## AIM OF THE EXERCISE
Every line from the line containing "# camera: 170 degrees right, 5 degrees down" through the final line below must be returned exactly, and no other line.

Before-and-after object listings:
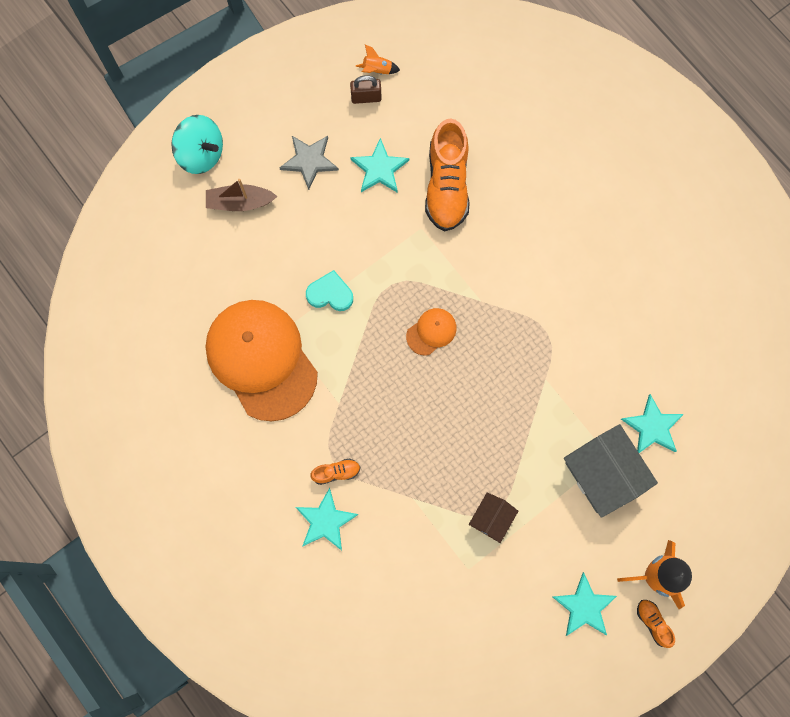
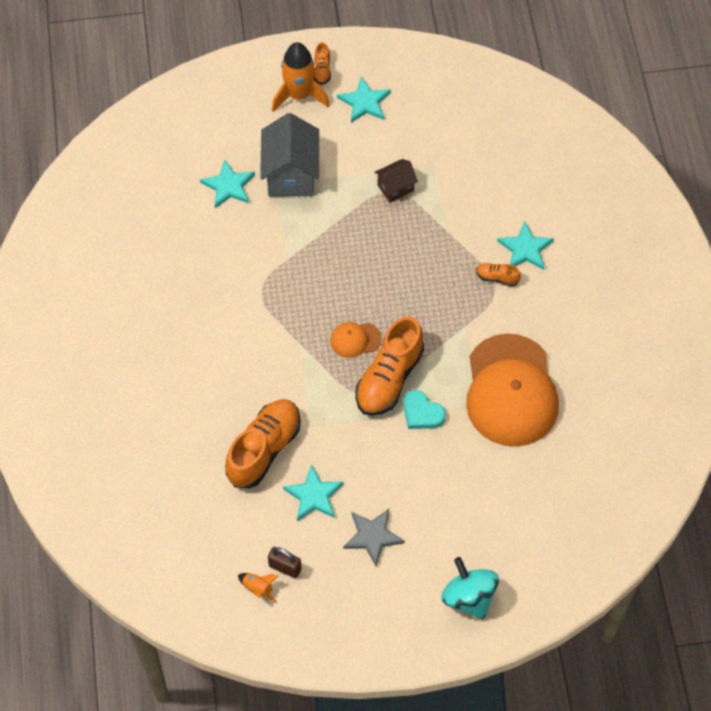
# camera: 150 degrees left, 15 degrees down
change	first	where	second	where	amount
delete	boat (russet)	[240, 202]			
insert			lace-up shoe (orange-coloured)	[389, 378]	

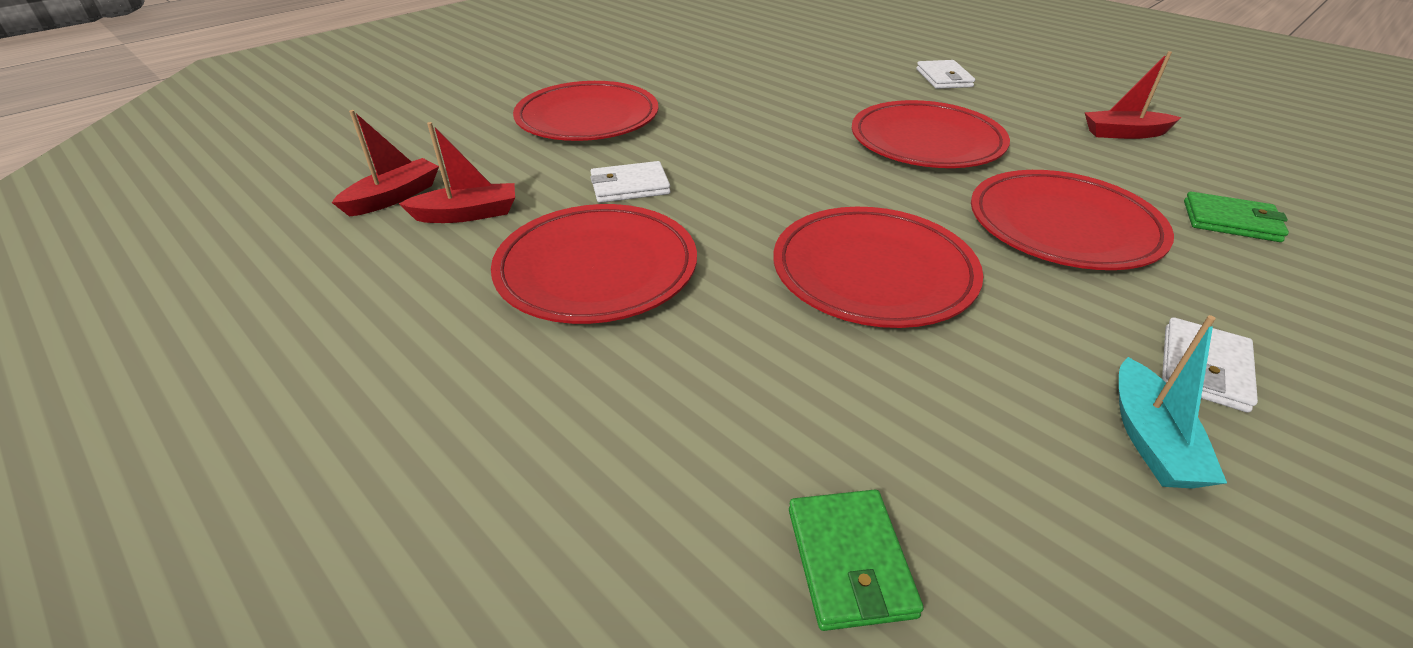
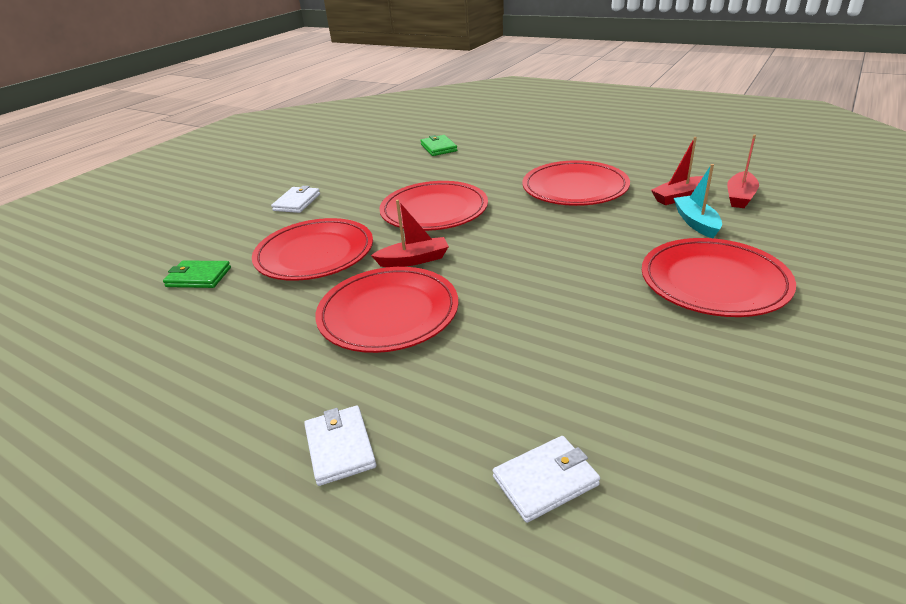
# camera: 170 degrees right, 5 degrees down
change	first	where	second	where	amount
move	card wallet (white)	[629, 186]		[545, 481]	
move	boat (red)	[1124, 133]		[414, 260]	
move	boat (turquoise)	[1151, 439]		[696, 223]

## ANSWER TO THIS TASK
# camera: 170 degrees right, 5 degrees down
change	first	where	second	where	amount
move	card wallet (white)	[629, 186]		[545, 481]	
move	boat (red)	[1124, 133]		[414, 260]	
move	boat (turquoise)	[1151, 439]		[696, 223]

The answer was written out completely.